> **ASSIGNMENT**: Whenever a line in the material below includes "Baum", copy that line.

> **TASK MATERIAL**:
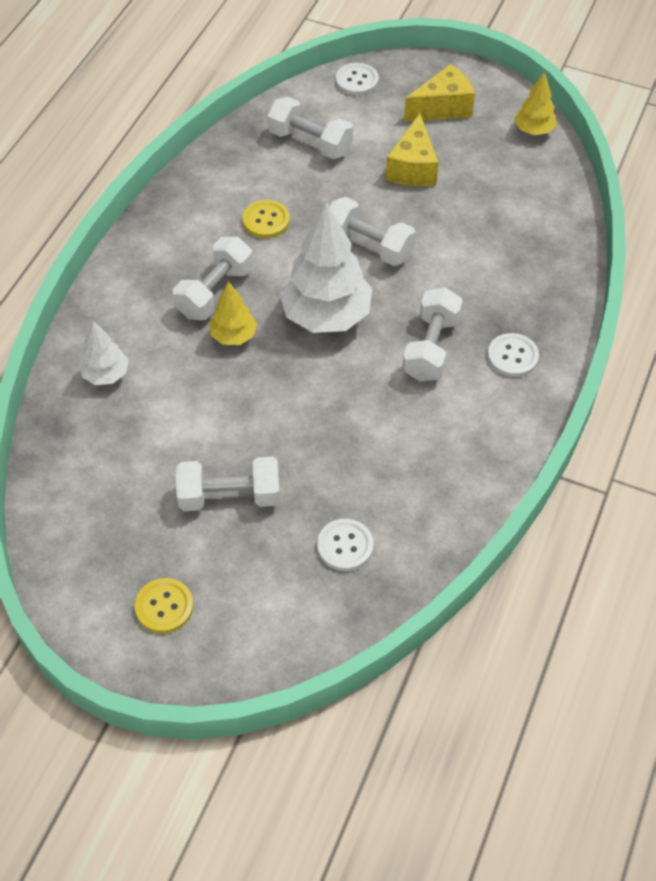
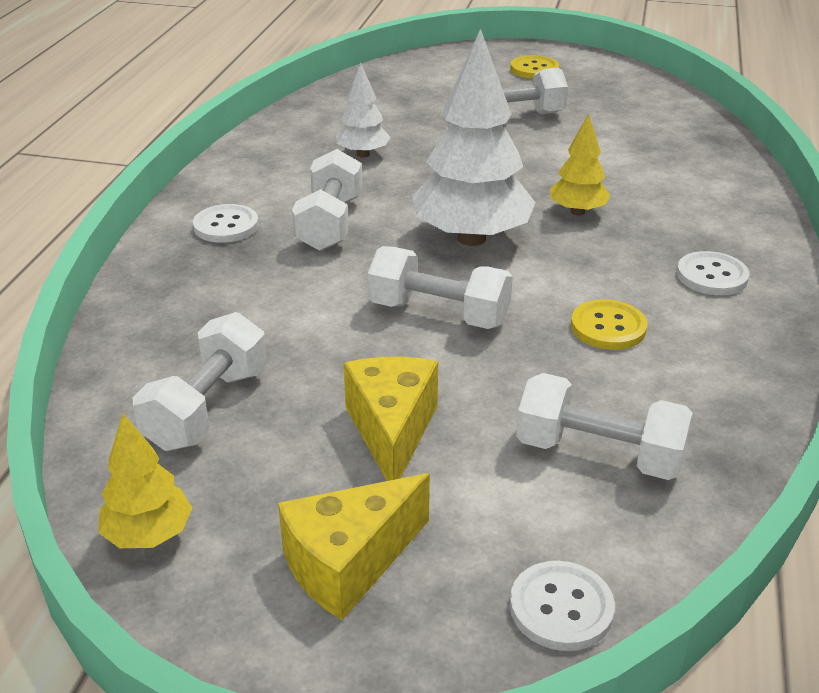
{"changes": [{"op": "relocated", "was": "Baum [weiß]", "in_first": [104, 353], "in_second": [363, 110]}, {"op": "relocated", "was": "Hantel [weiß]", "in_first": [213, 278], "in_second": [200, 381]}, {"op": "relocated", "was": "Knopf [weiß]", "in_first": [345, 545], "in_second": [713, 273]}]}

...

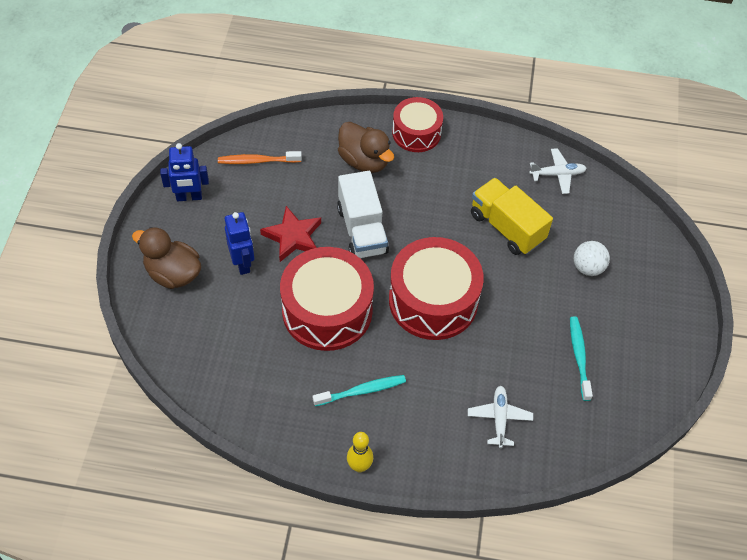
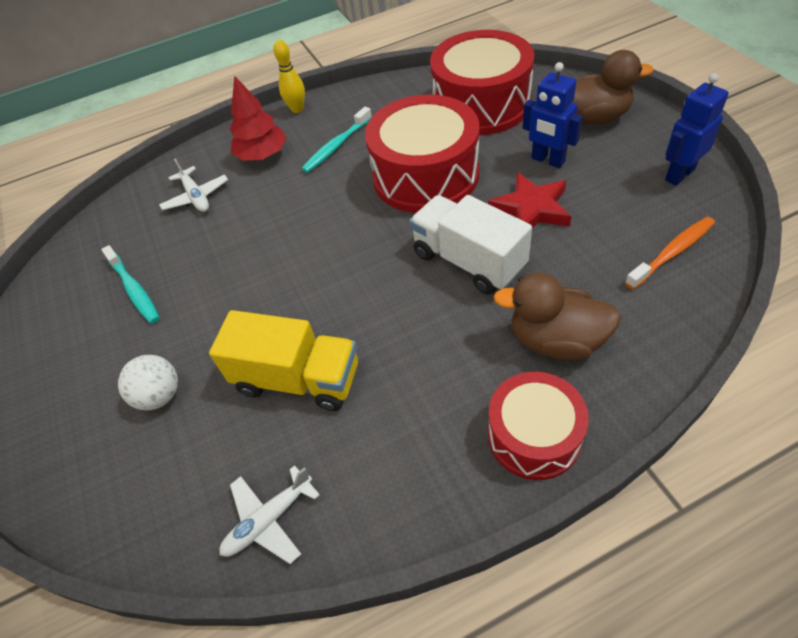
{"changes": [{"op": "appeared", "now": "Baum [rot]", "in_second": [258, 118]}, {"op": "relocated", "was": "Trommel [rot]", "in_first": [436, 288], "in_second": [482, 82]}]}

---

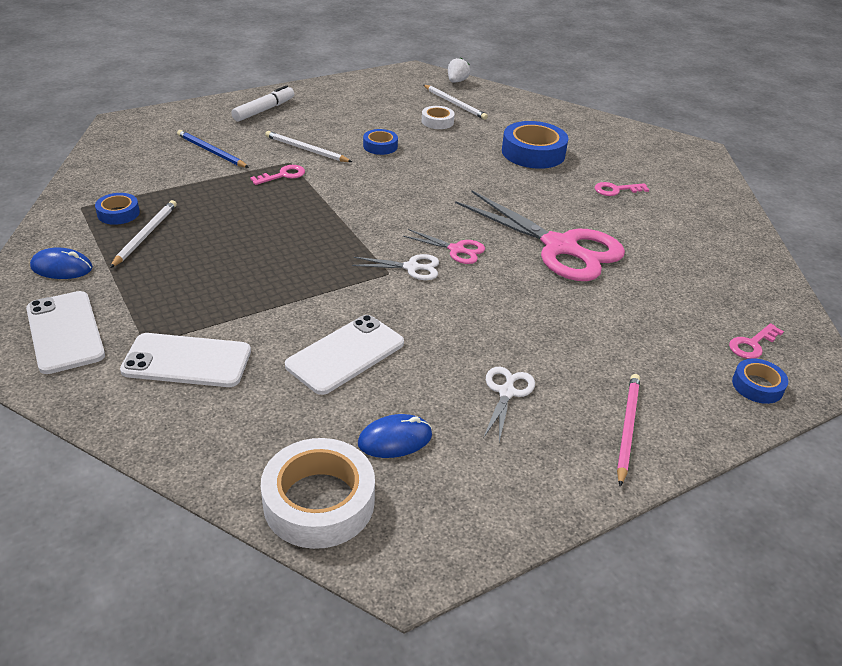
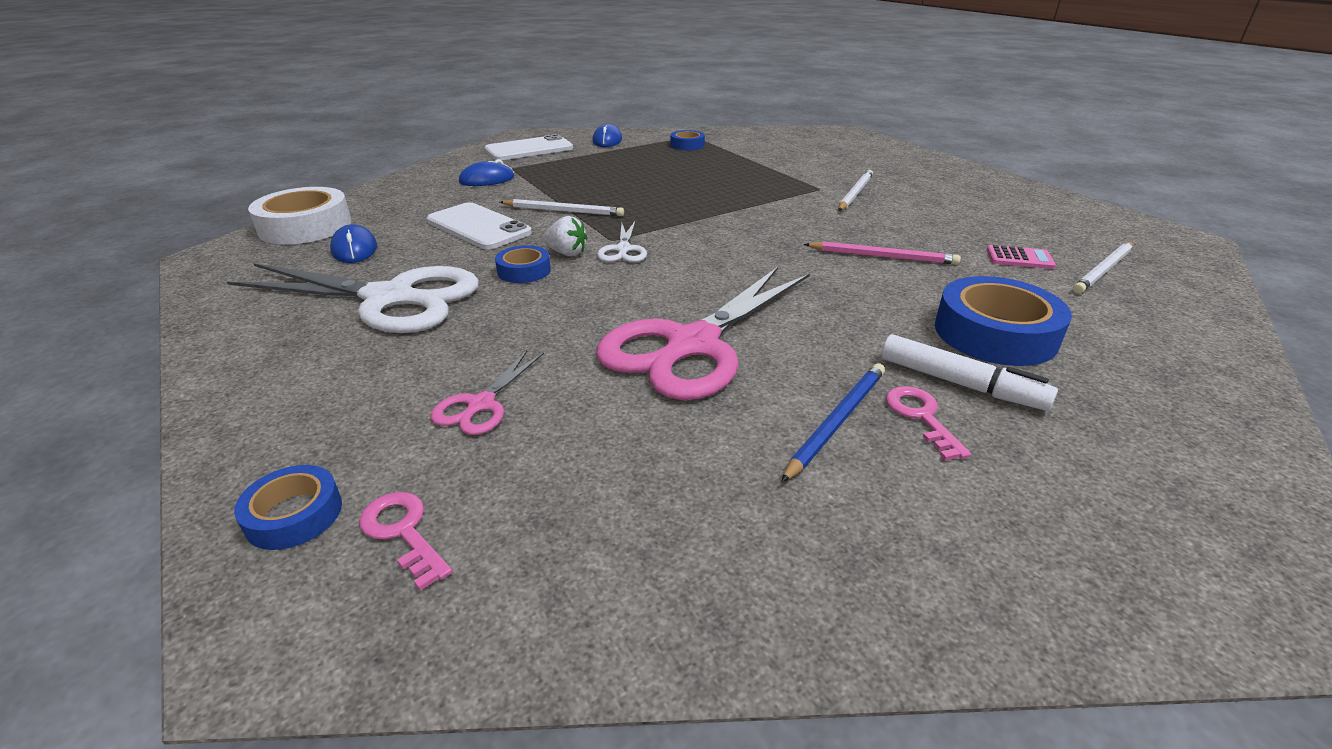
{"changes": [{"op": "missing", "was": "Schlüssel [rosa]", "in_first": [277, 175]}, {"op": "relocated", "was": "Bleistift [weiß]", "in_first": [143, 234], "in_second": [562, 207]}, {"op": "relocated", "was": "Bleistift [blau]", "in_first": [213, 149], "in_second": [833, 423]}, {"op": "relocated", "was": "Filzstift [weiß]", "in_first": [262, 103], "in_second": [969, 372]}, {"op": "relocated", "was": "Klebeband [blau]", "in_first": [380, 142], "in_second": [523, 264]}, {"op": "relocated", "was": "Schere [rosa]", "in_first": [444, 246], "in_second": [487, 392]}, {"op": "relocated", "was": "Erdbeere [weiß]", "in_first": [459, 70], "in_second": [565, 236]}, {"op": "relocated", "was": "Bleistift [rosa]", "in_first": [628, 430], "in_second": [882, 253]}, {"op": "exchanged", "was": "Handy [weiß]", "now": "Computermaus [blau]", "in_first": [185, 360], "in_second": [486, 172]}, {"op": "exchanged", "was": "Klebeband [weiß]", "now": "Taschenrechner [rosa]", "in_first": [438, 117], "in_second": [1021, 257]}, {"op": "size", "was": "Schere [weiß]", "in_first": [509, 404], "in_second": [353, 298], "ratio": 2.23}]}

> **ANSWER SECTION**:
{"changes": [{"op": "relocated", "was": "Baum [weiß]", "in_first": [104, 353], "in_second": [363, 110]}, {"op": "relocated", "was": "Hantel [weiß]", "in_first": [213, 278], "in_second": [200, 381]}, {"op": "relocated", "was": "Knopf [weiß]", "in_first": [345, 545], "in_second": [713, 273]}]}
{"changes": [{"op": "appeared", "now": "Baum [rot]", "in_second": [258, 118]}, {"op": "relocated", "was": "Trommel [rot]", "in_first": [436, 288], "in_second": [482, 82]}]}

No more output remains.